Your objective: State how many lines in the listing below hold "RFID", with no other words.

Excerpted data:
=== Begin Enclosure ===
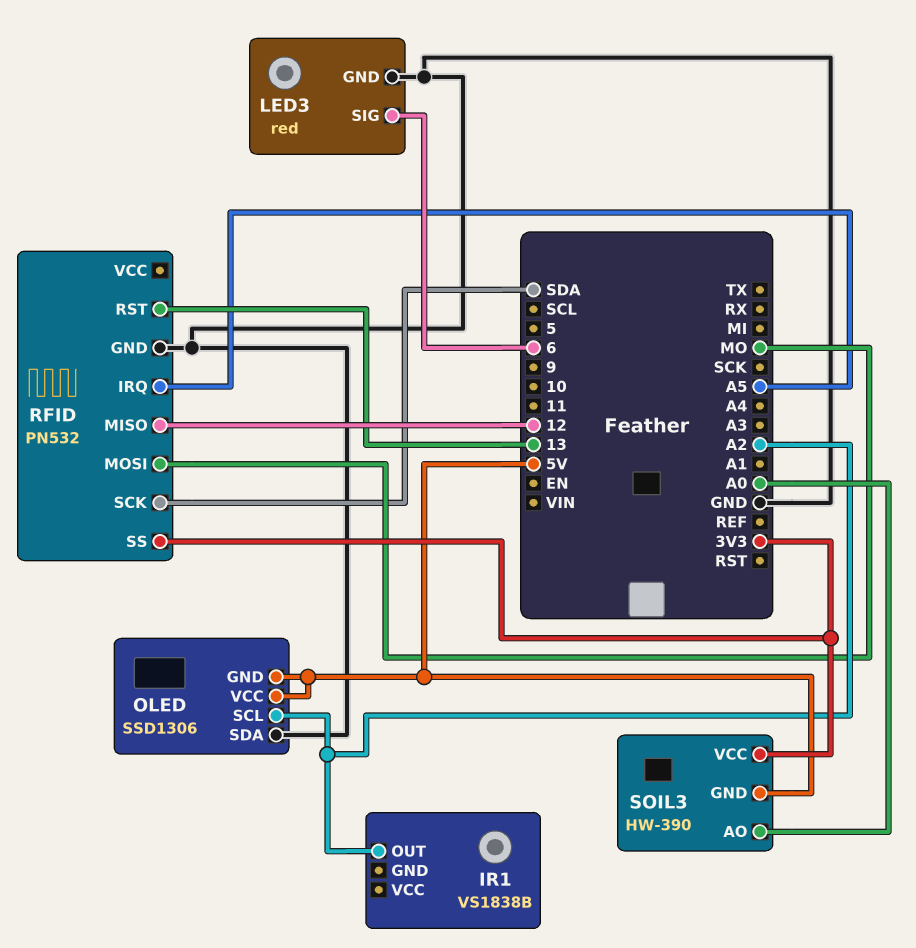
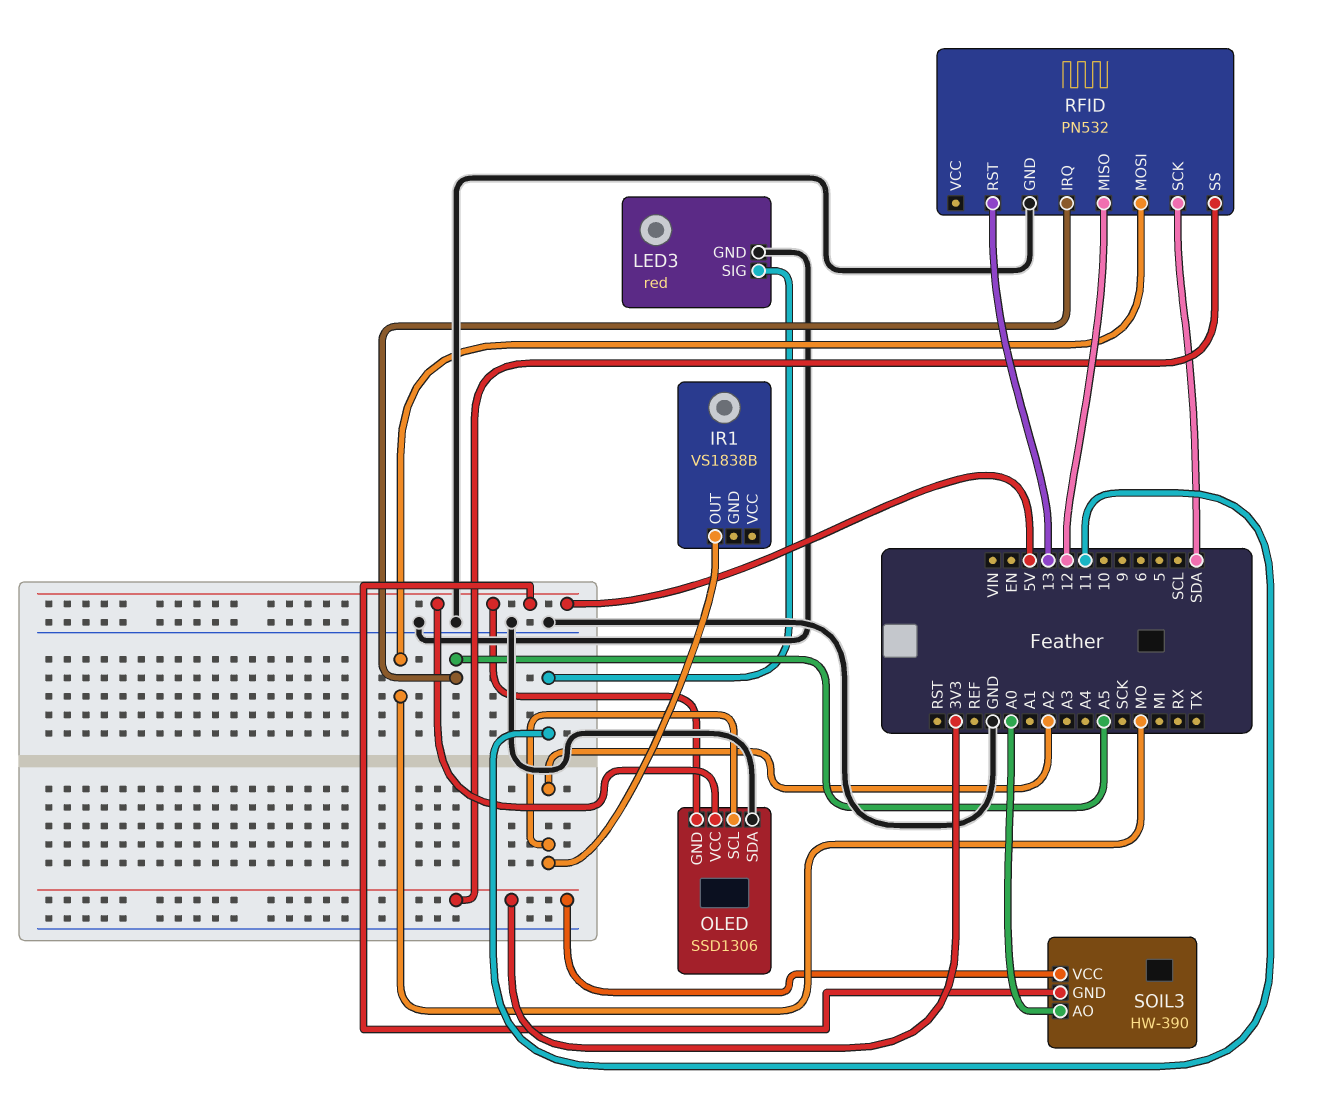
LED3 pin SIG: 6 -> 11

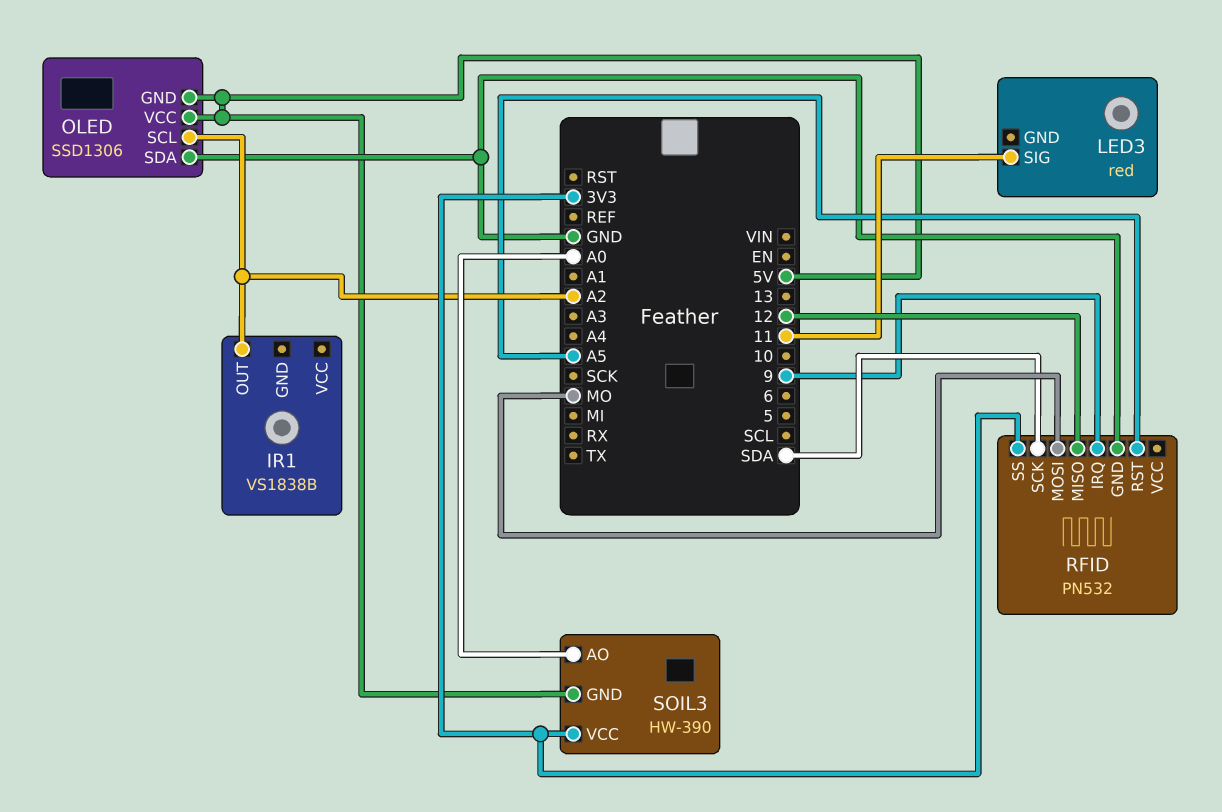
LED3 pin GND: GND -> none
RFID pin IRQ: A5 -> 9
RFID pin RST: 13 -> A5

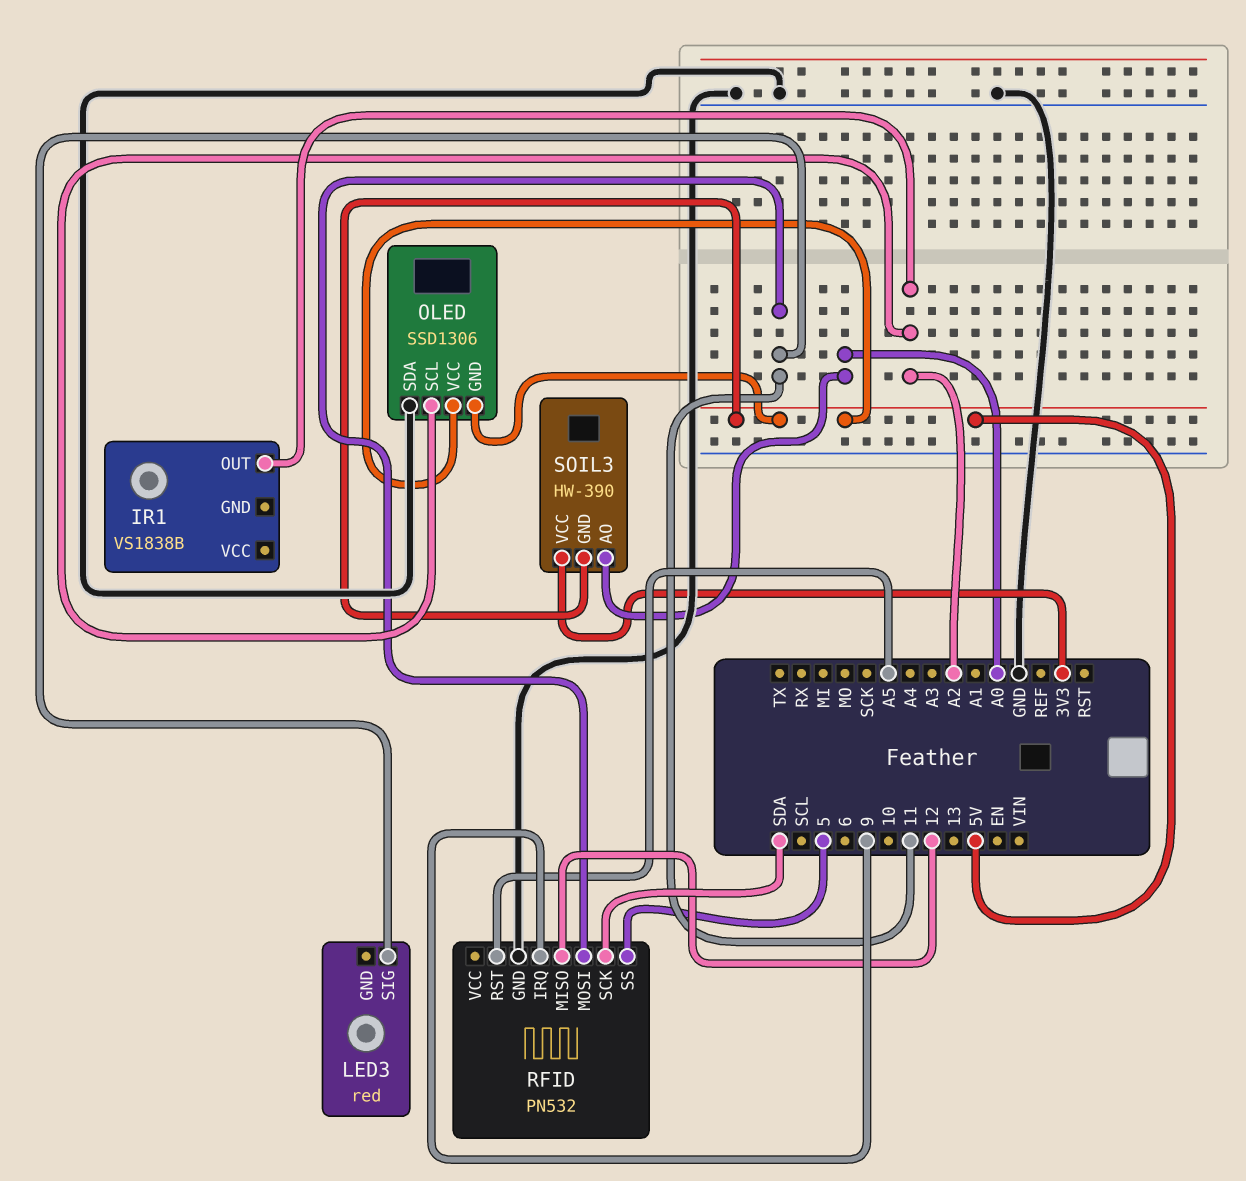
RFID pin MOSI: MO -> 11
RFID pin SS: 3V3 -> 5

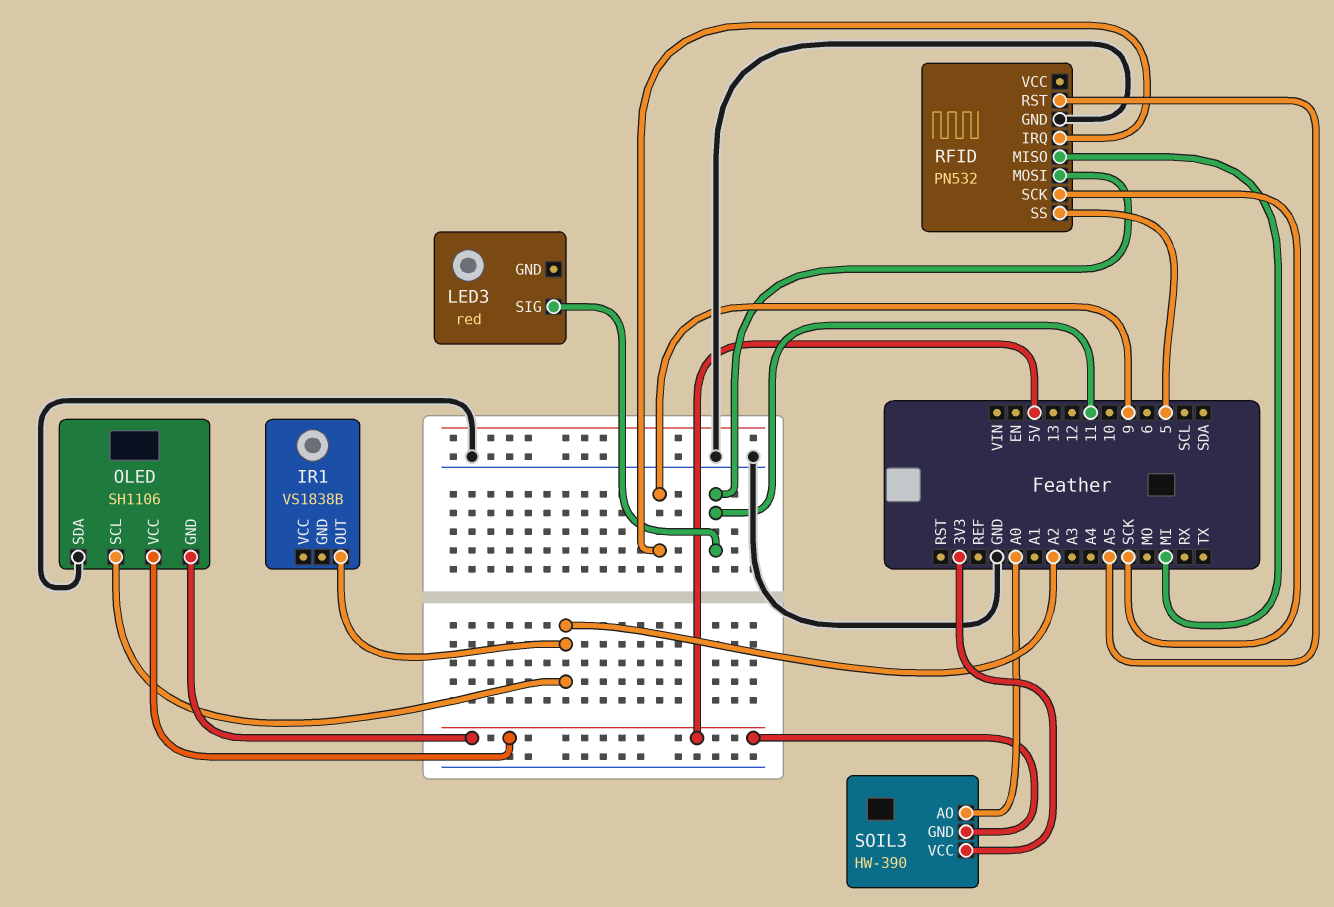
OLED: SSD1306 -> SH1106
RFID pin MISO: 12 -> MI
RFID pin SCK: SDA -> SCK

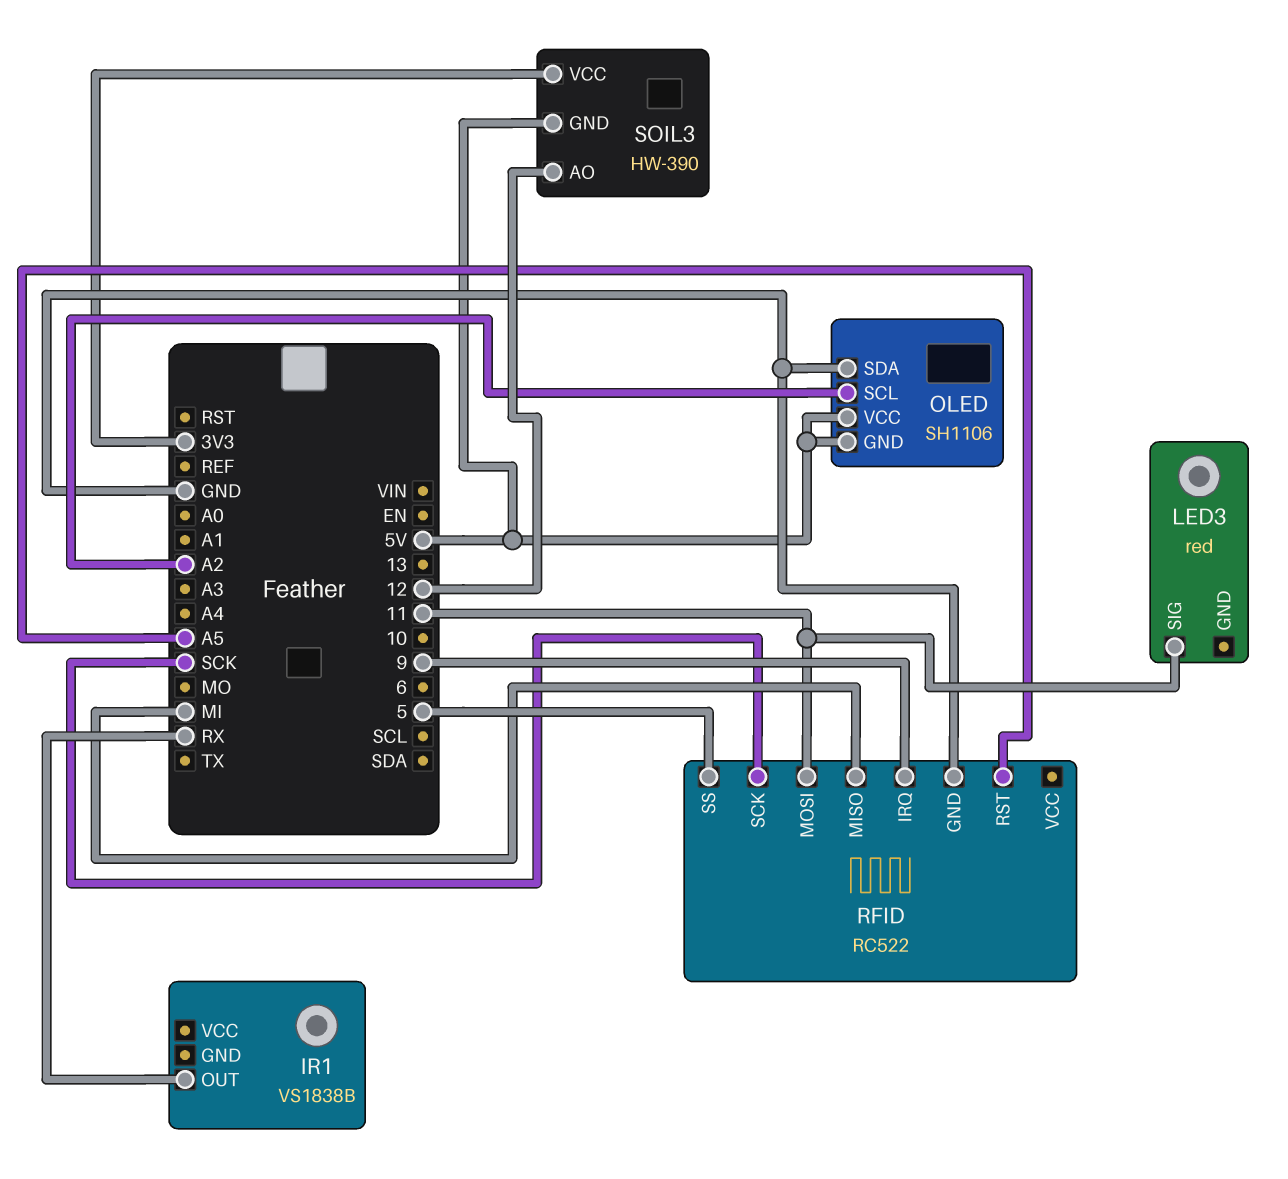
IR1 pin OUT: A2 -> RX
RFID: PN532 -> RC522
SOIL3 pin AO: A0 -> 12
=== End Enclosure ===
Your response: 7